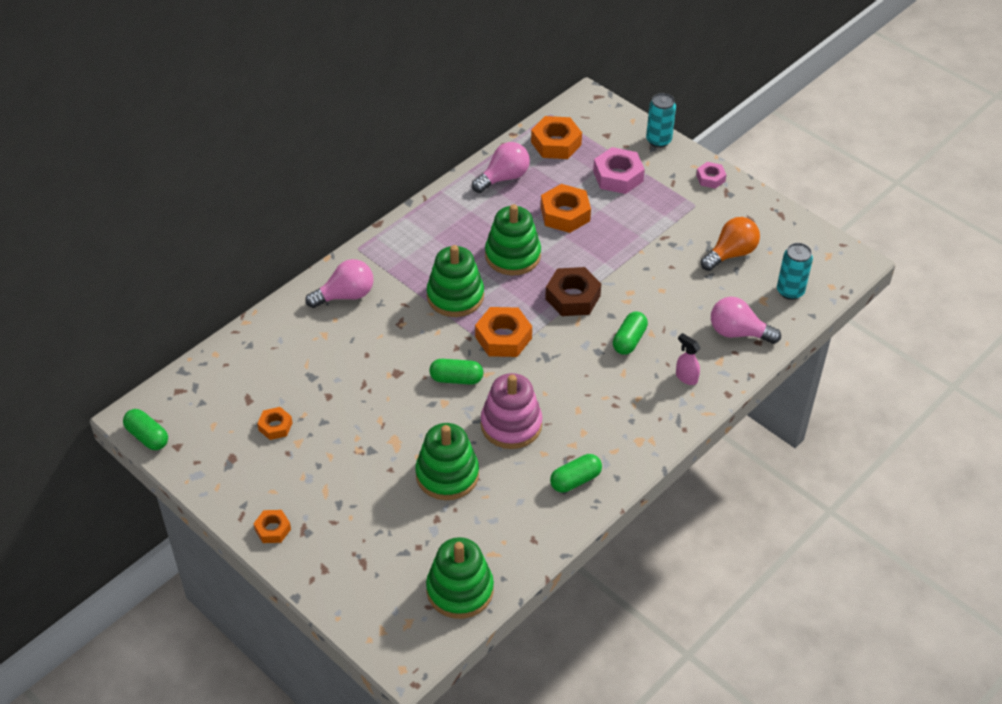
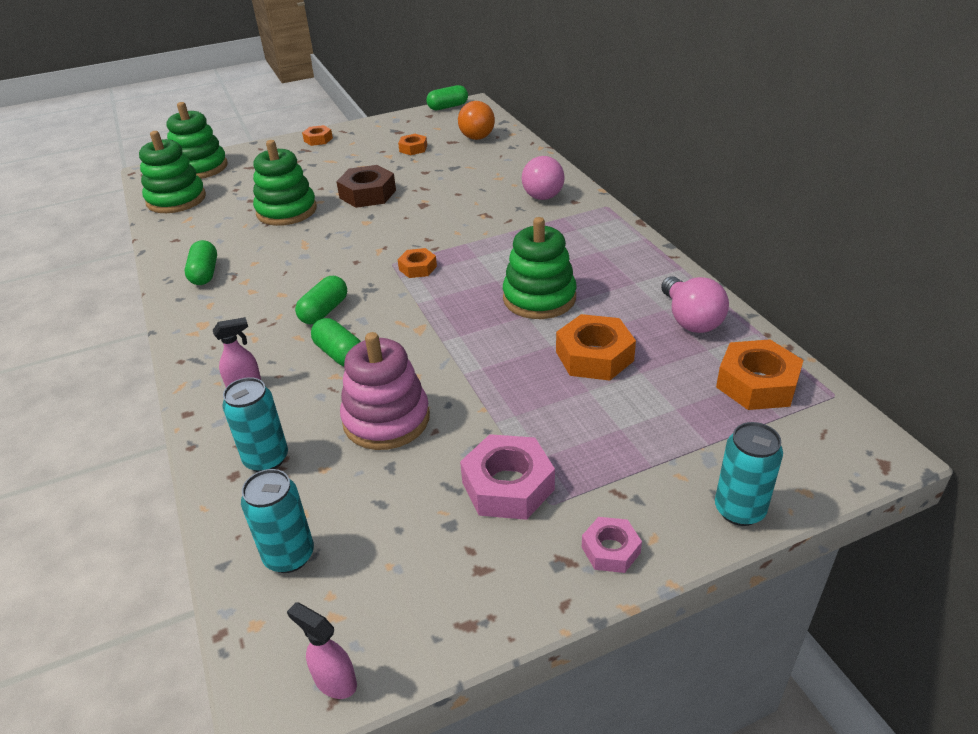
camera: 115 degrees right, 10 degrees down
(455, 296) = (499, 250): green stacking toy -> green stacking toy (200, 168)
(456, 379) = (388, 232): green capsule -> green capsule (324, 311)
(503, 337) = (418, 268): orange nut -> orange nut, size x0.57
(511, 425) = (304, 251): pink stacking toy -> pink stacking toy (386, 419)
(572, 297) = (440, 327): brown nut -> brown nut (367, 194)
(618, 176) = (657, 430): pink nut -> pink nut (508, 486)
(731, 254) = (416, 509): orange light bulb -> orange light bulb (474, 134)
(738, 332) = (266, 459): pink light bulb -> turquoise can
(835, 247) = (334, 681): none -> pink spray bottle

Instructions to follow = Without the pictures, write out the whole listing exactly as it appears.

Answer to this task =
camera: 115 degrees right, 10 degrees down
(455, 296) = (499, 250): green stacking toy -> green stacking toy (200, 168)
(456, 379) = (388, 232): green capsule -> green capsule (324, 311)
(503, 337) = (418, 268): orange nut -> orange nut, size x0.57
(511, 425) = (304, 251): pink stacking toy -> pink stacking toy (386, 419)
(572, 297) = (440, 327): brown nut -> brown nut (367, 194)
(618, 176) = (657, 430): pink nut -> pink nut (508, 486)
(731, 254) = (416, 509): orange light bulb -> orange light bulb (474, 134)
(738, 332) = (266, 459): pink light bulb -> turquoise can
(835, 247) = (334, 681): none -> pink spray bottle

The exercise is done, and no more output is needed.